Task brief: Extract every line from the material below word for word and in the same order, leaving out the pictures.

Record set:
[start]

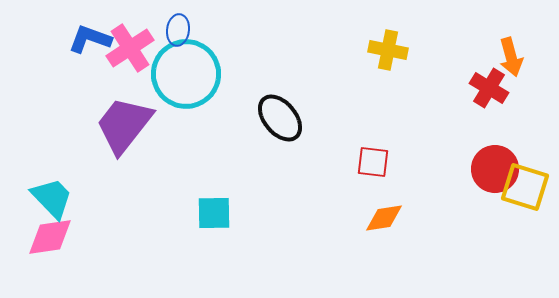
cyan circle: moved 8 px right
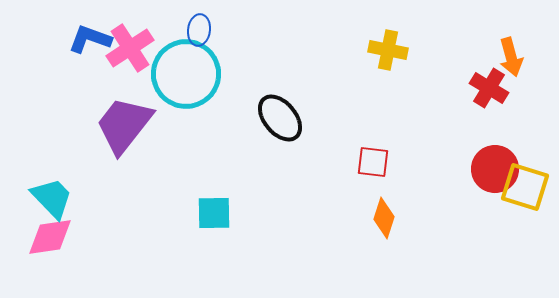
blue ellipse: moved 21 px right
orange diamond: rotated 63 degrees counterclockwise
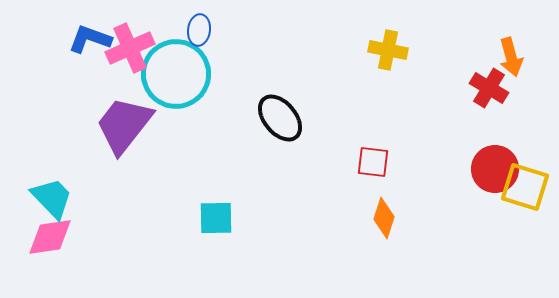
pink cross: rotated 9 degrees clockwise
cyan circle: moved 10 px left
cyan square: moved 2 px right, 5 px down
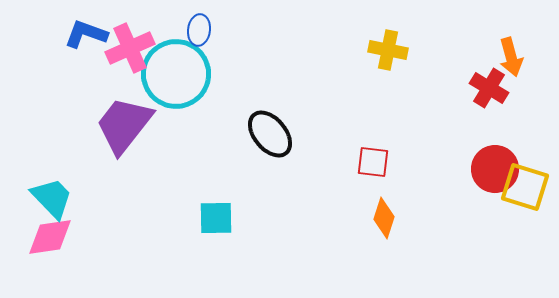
blue L-shape: moved 4 px left, 5 px up
black ellipse: moved 10 px left, 16 px down
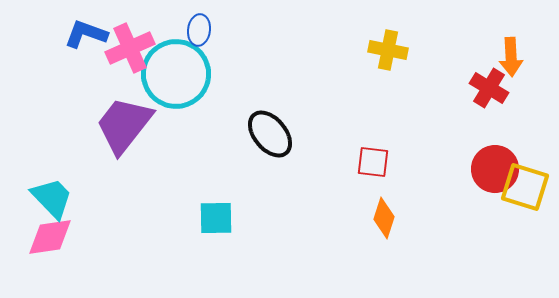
orange arrow: rotated 12 degrees clockwise
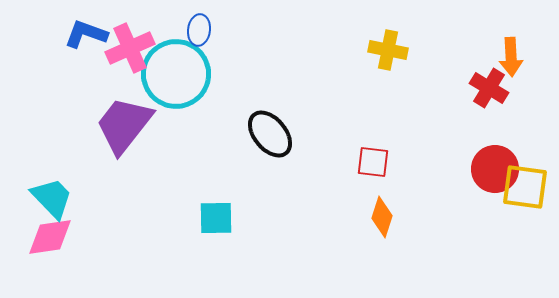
yellow square: rotated 9 degrees counterclockwise
orange diamond: moved 2 px left, 1 px up
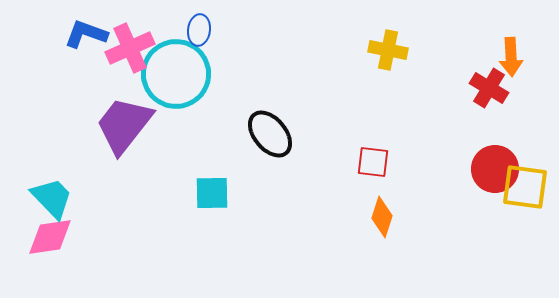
cyan square: moved 4 px left, 25 px up
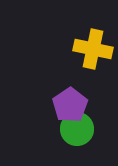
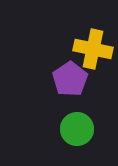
purple pentagon: moved 26 px up
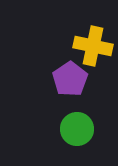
yellow cross: moved 3 px up
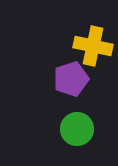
purple pentagon: moved 1 px right; rotated 16 degrees clockwise
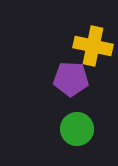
purple pentagon: rotated 20 degrees clockwise
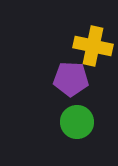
green circle: moved 7 px up
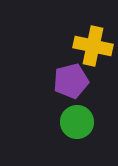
purple pentagon: moved 2 px down; rotated 16 degrees counterclockwise
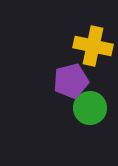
green circle: moved 13 px right, 14 px up
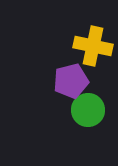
green circle: moved 2 px left, 2 px down
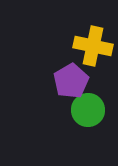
purple pentagon: rotated 16 degrees counterclockwise
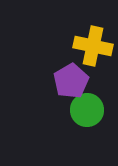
green circle: moved 1 px left
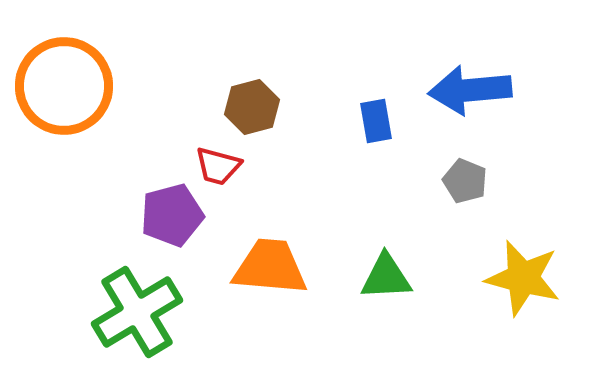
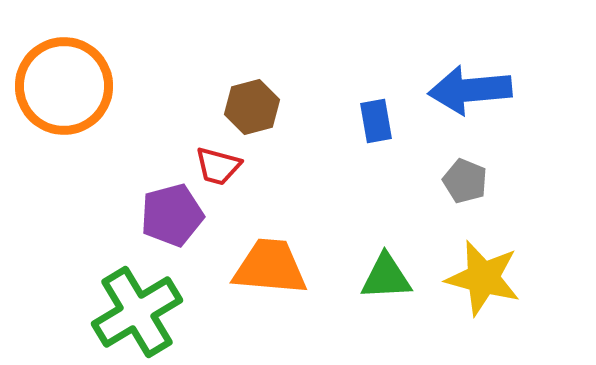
yellow star: moved 40 px left
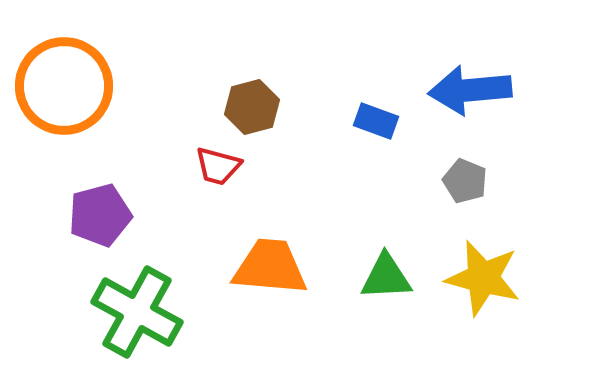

[end]

Solution to this exercise:
cyan circle: moved 8 px right
blue ellipse: moved 21 px right
orange diamond: rotated 63 degrees counterclockwise
pink cross: rotated 9 degrees clockwise
cyan circle: moved 10 px left
cyan square: moved 2 px right, 5 px down
blue L-shape: moved 4 px left, 5 px up
black ellipse: moved 10 px left, 16 px down
orange arrow: rotated 12 degrees clockwise
yellow square: rotated 9 degrees counterclockwise
orange diamond: moved 2 px left, 1 px up
cyan square: moved 4 px left, 25 px up
purple pentagon: moved 26 px up
yellow cross: moved 3 px up
purple pentagon: moved 1 px right; rotated 16 degrees clockwise
purple pentagon: rotated 20 degrees clockwise
green circle: moved 7 px up
purple pentagon: moved 2 px down; rotated 16 degrees counterclockwise
green circle: moved 13 px right, 14 px up
green circle: moved 2 px left, 2 px down
purple pentagon: rotated 16 degrees counterclockwise
green circle: moved 1 px left
yellow star: moved 40 px left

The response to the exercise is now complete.